* _EXERCISE DETAILS_: Reproduce, word for word, every line starting at the line that contains "(331, 219) = (598, 190): green" and ending with the final line of the entries.

* _Object state change records_:
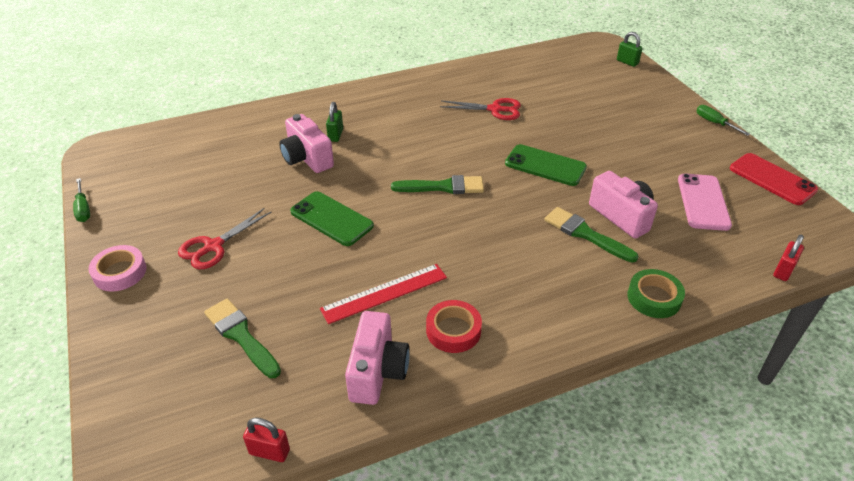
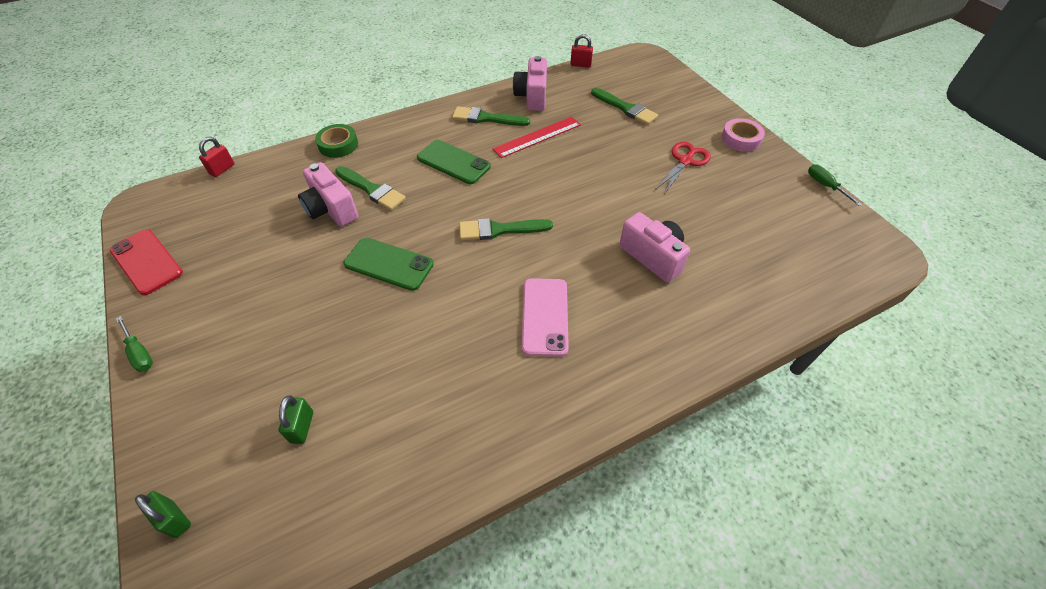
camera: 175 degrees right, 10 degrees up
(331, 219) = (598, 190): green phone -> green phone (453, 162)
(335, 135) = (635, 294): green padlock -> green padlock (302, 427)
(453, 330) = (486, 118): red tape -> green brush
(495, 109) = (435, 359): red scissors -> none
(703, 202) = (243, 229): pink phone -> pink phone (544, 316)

* _RESPONSE_:
(331, 219) = (598, 190): green phone -> green phone (453, 162)
(335, 135) = (635, 294): green padlock -> green padlock (302, 427)
(453, 330) = (486, 118): red tape -> green brush
(495, 109) = (435, 359): red scissors -> none
(703, 202) = (243, 229): pink phone -> pink phone (544, 316)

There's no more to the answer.